Start of Exercise input

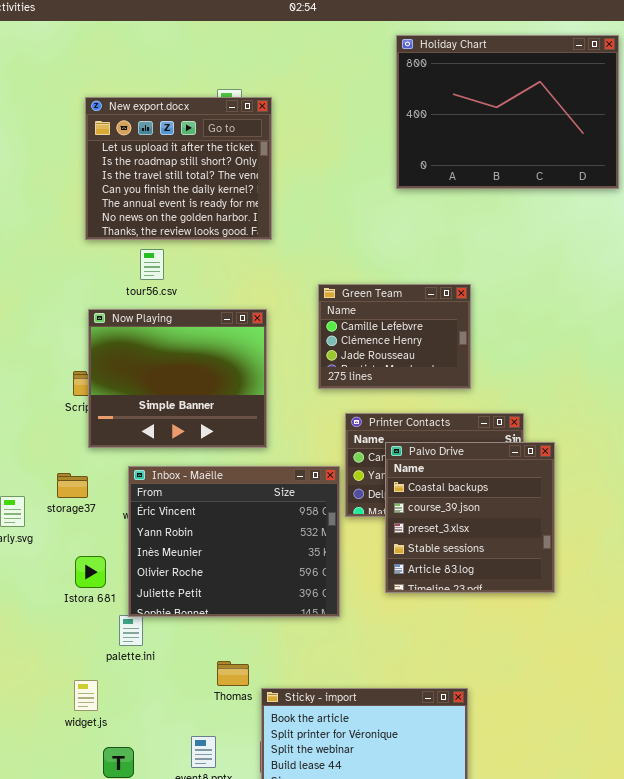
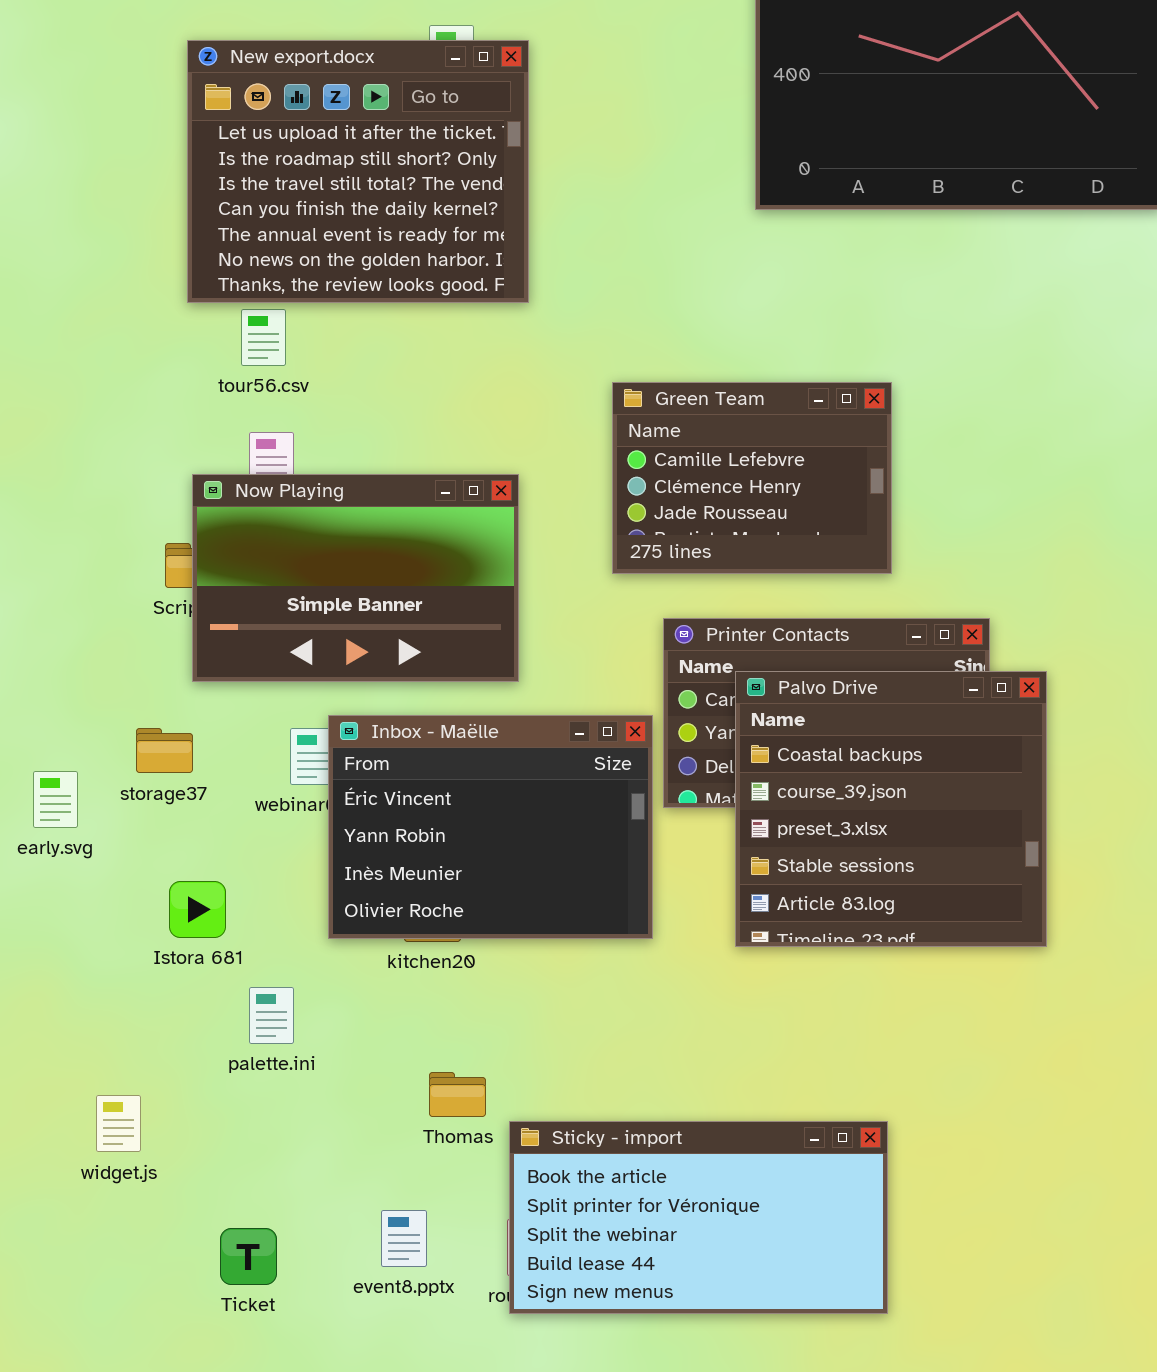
tour56.csv: [140,249,164,280] -> [241,309,286,366], moved
Now Playing: [88,309,267,448] -> [192,474,519,682], resized
Inbox - Maëlle: [128,466,340,617] -> [328,715,653,939], resized
widget.js: [74,680,98,711] -> [96,1095,141,1152], moved

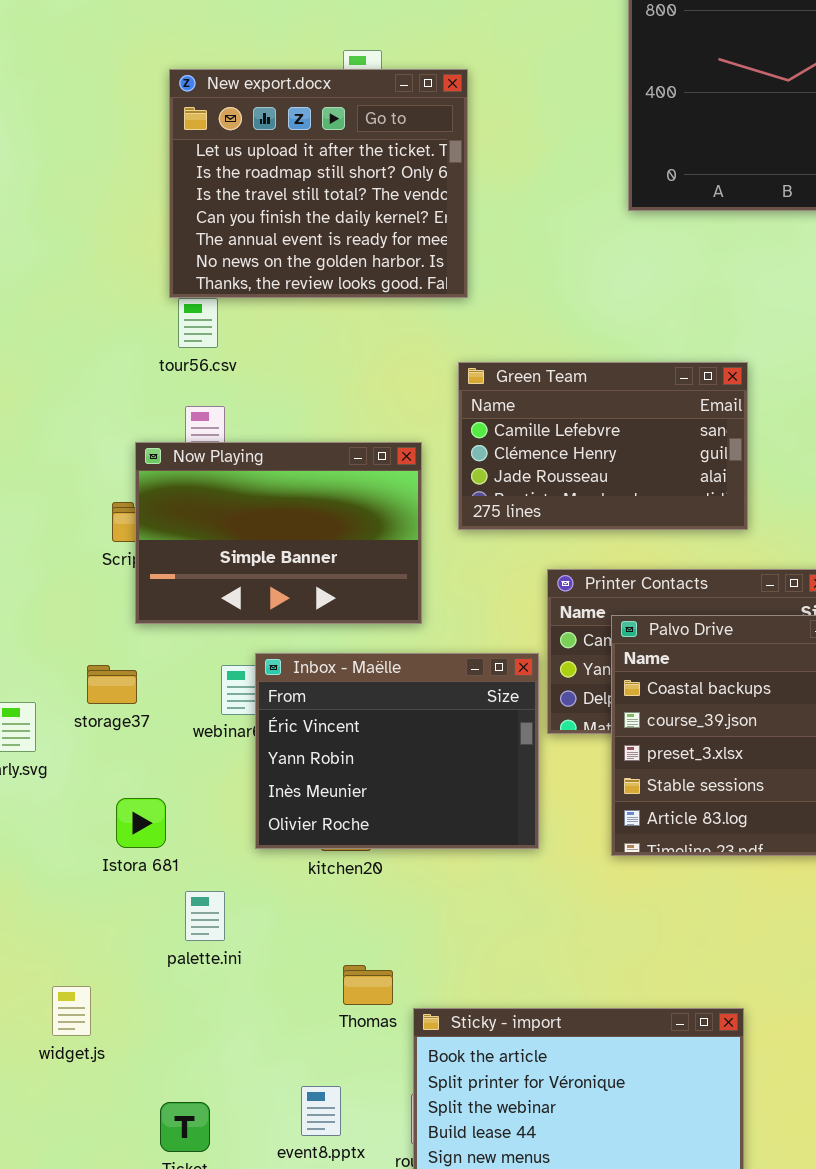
New export.docx: [187,40,529,303] -> [169,69,468,298], moved
Green Team: [612,382,892,574] -> [458,362,748,530], resized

End of Exercise input

● **To do**:
Would you copy every line of the entries in which "resized" appears?

● **Response to the task**:
Now Playing: [88,309,267,448] -> [192,474,519,682], resized
Inbox - Maëlle: [128,466,340,617] -> [328,715,653,939], resized
Green Team: [612,382,892,574] -> [458,362,748,530], resized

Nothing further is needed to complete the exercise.